→ **Exercise objective**
Your answer must be only the lines below from the one containing "none -> purple brick B2:E2 level 1" through the one containing "lime brick C3:D5", copied exactly, with the pictures left out.

→ **Source data**

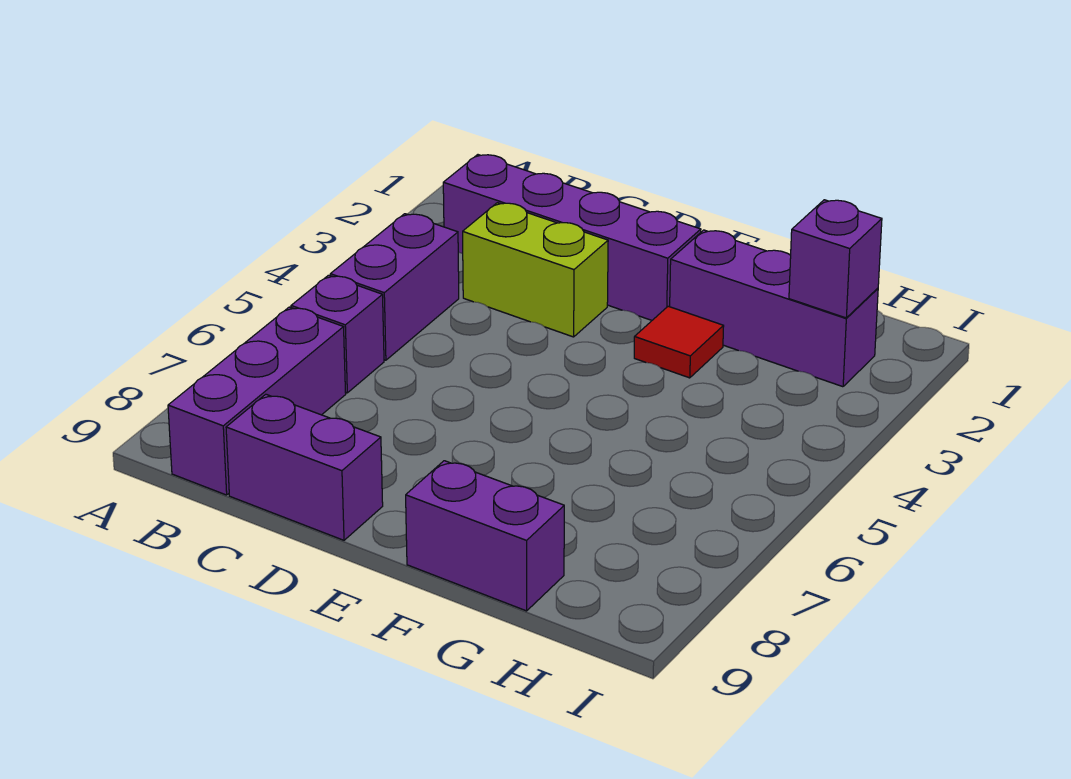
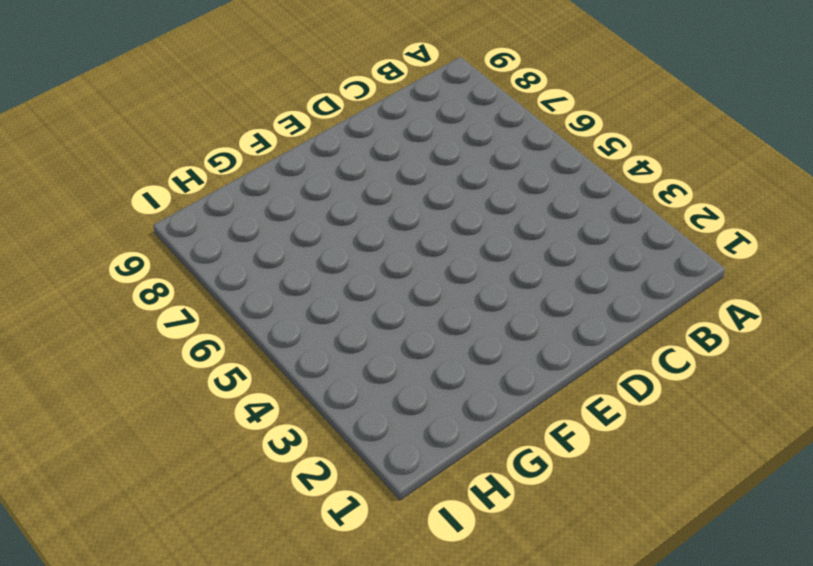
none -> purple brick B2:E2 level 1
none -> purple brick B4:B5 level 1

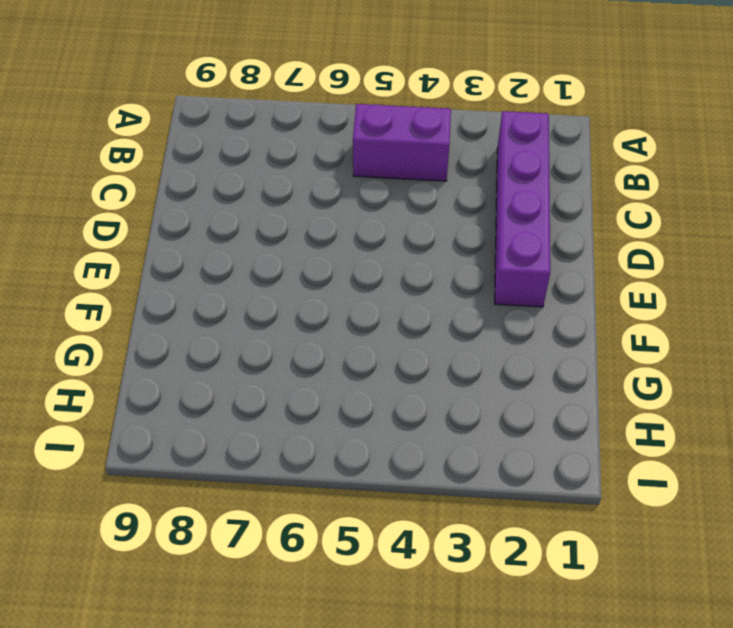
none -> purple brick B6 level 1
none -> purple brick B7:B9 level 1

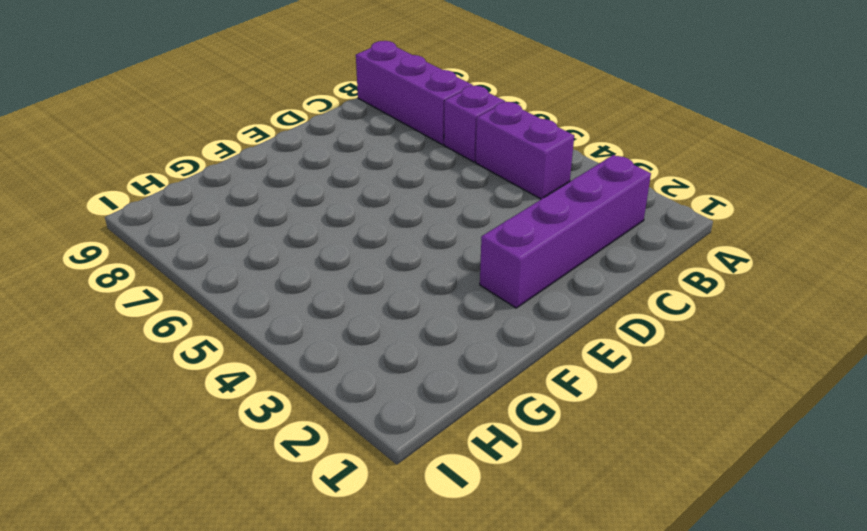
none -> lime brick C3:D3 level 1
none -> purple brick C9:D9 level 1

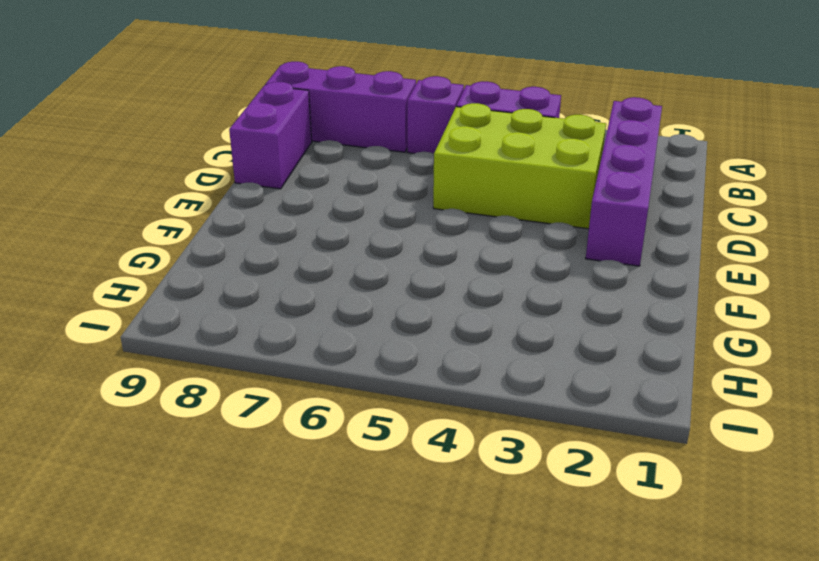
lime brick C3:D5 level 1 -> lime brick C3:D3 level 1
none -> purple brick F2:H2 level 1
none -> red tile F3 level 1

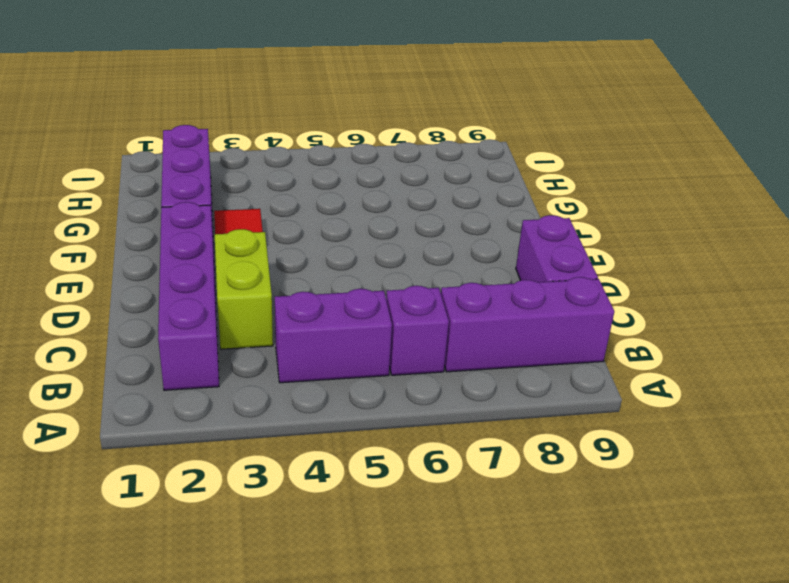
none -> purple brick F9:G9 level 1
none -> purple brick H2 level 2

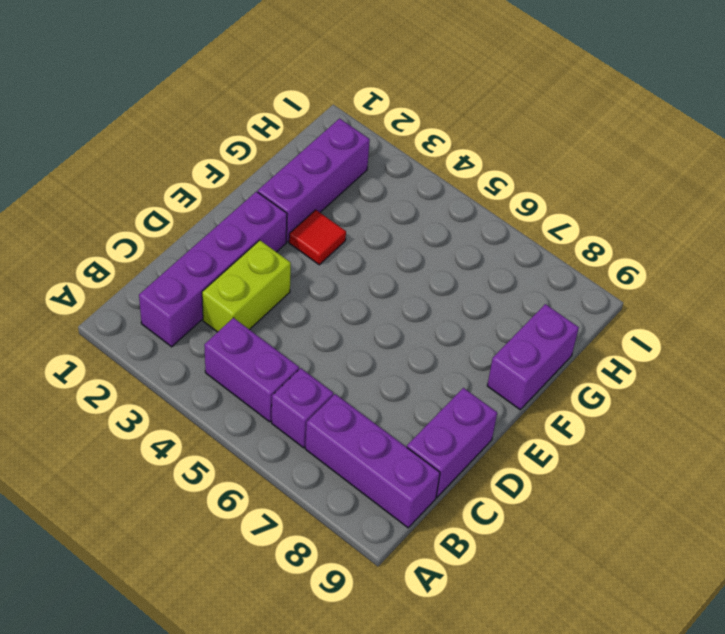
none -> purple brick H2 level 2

---

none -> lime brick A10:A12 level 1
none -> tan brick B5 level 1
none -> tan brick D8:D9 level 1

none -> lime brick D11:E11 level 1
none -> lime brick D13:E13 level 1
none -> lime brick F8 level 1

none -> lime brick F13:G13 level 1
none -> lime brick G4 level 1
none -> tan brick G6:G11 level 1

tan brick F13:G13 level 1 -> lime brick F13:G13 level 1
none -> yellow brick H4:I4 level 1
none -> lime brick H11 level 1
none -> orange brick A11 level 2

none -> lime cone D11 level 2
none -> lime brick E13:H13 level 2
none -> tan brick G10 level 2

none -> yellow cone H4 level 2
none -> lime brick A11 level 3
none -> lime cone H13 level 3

* * *

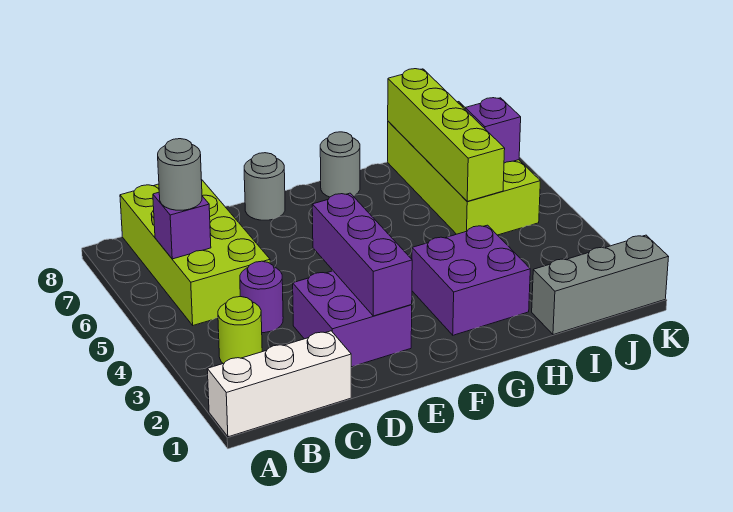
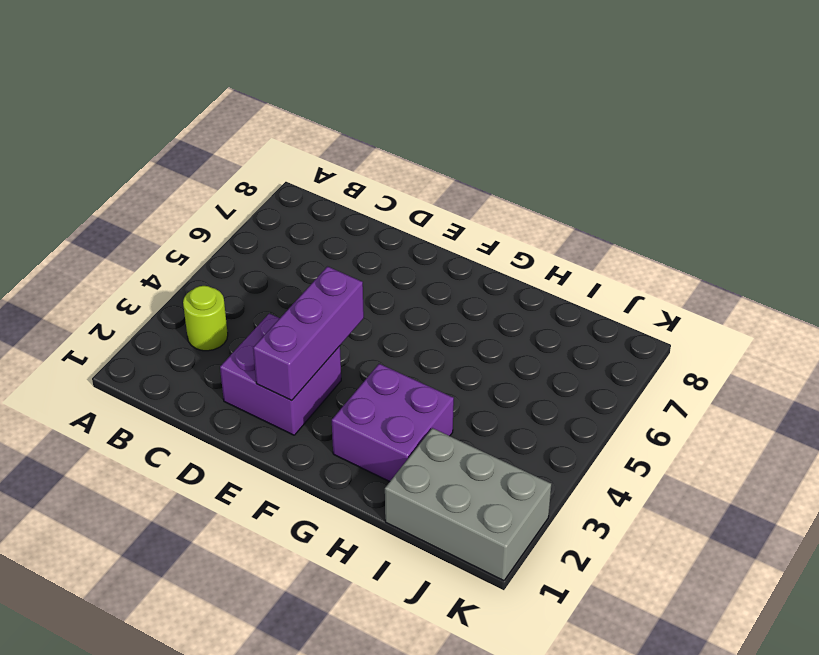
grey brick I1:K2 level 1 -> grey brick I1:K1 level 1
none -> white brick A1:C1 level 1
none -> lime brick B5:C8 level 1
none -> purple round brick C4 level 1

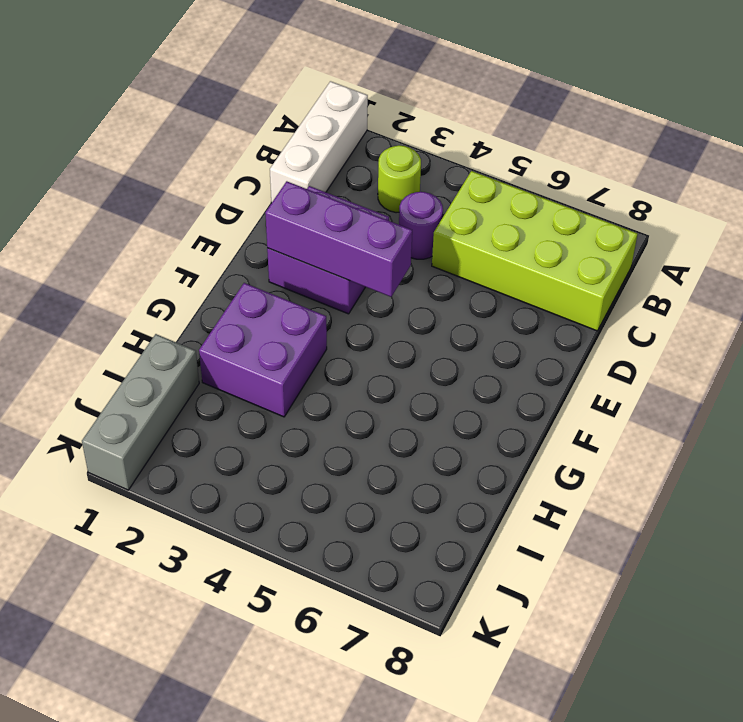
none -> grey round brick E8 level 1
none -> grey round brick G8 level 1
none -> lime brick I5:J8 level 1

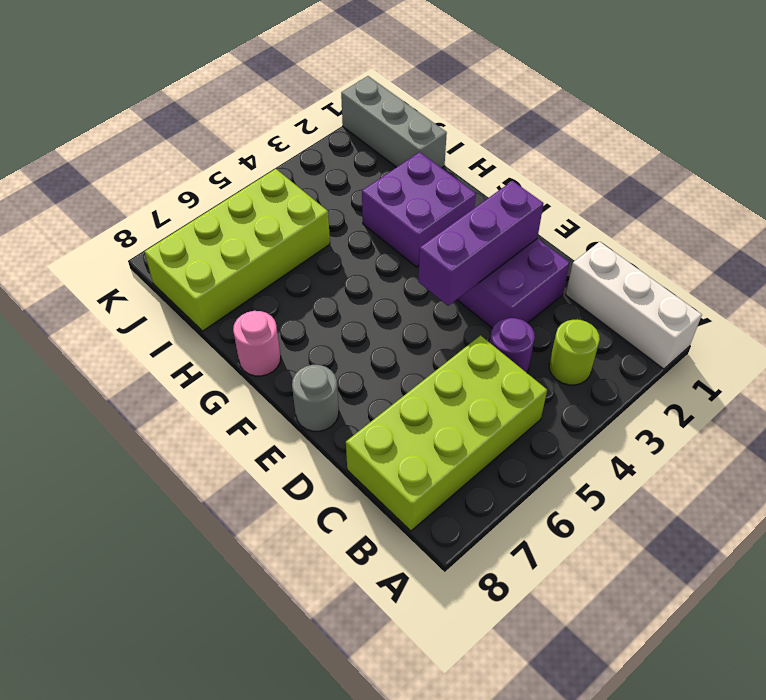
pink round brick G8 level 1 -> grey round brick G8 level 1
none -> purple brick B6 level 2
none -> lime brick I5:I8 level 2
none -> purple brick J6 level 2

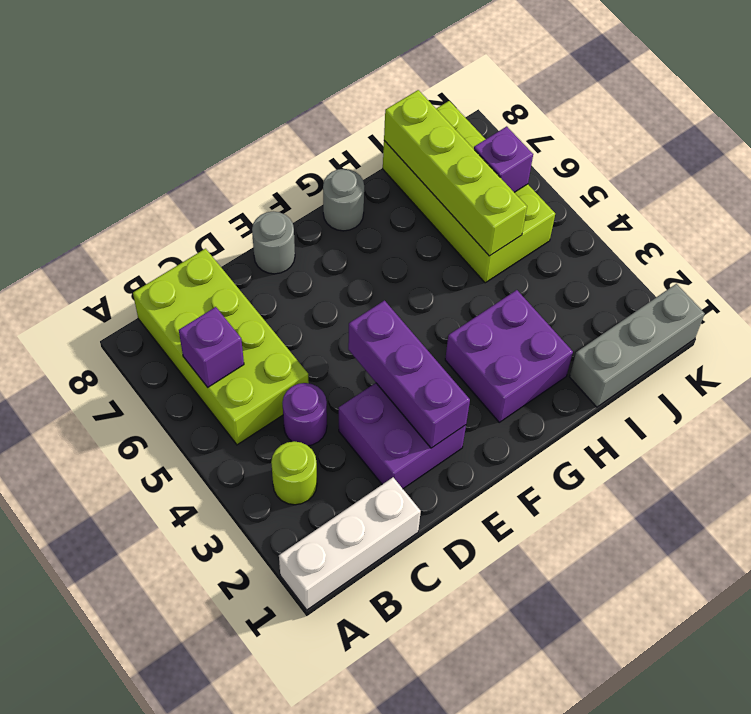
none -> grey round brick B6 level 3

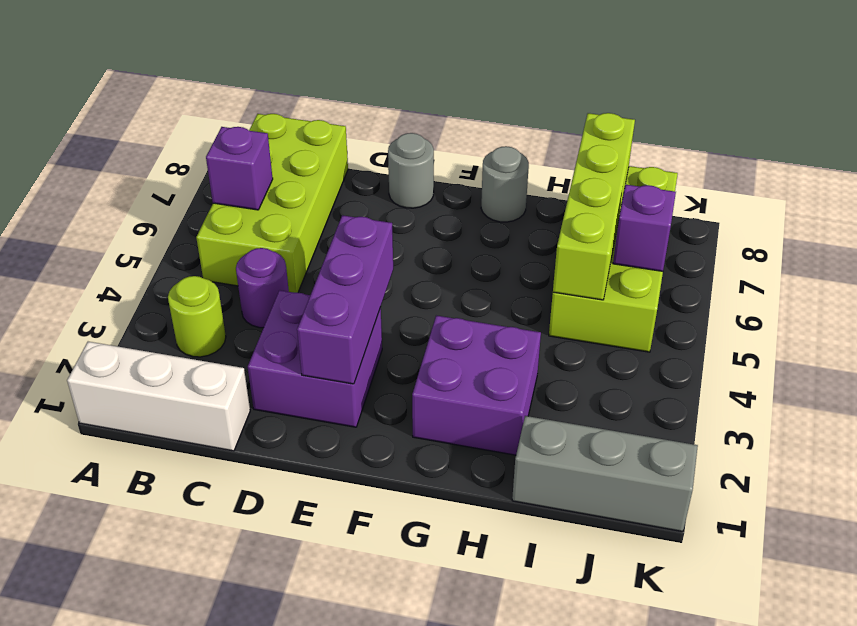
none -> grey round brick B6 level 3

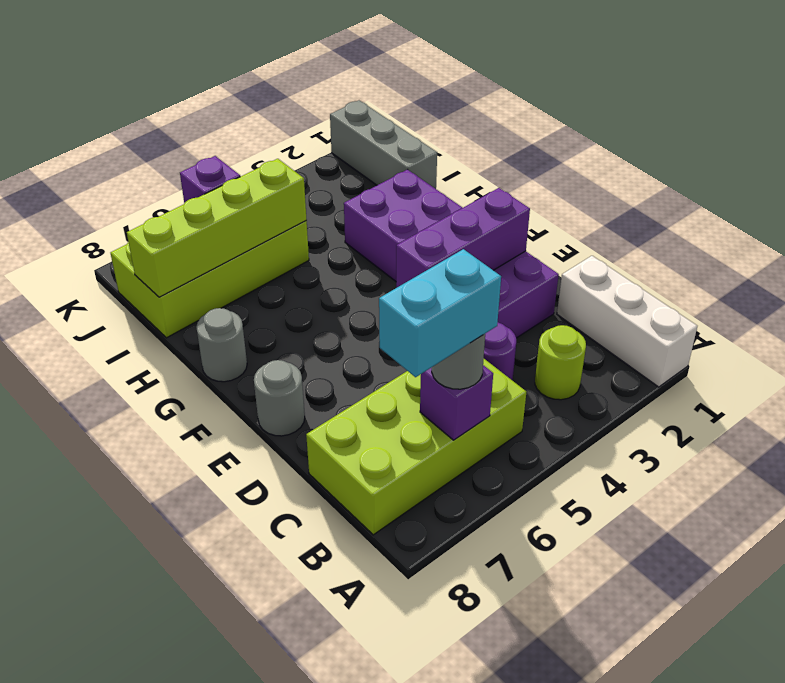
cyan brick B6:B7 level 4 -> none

→ **Answer to the problem**
none -> purple brick B2:E2 level 1
none -> purple brick B4:B5 level 1

none -> purple brick B6 level 1
none -> purple brick B7:B9 level 1

none -> lime brick C3:D3 level 1
none -> purple brick C9:D9 level 1

lime brick C3:D5 level 1 -> lime brick C3:D3 level 1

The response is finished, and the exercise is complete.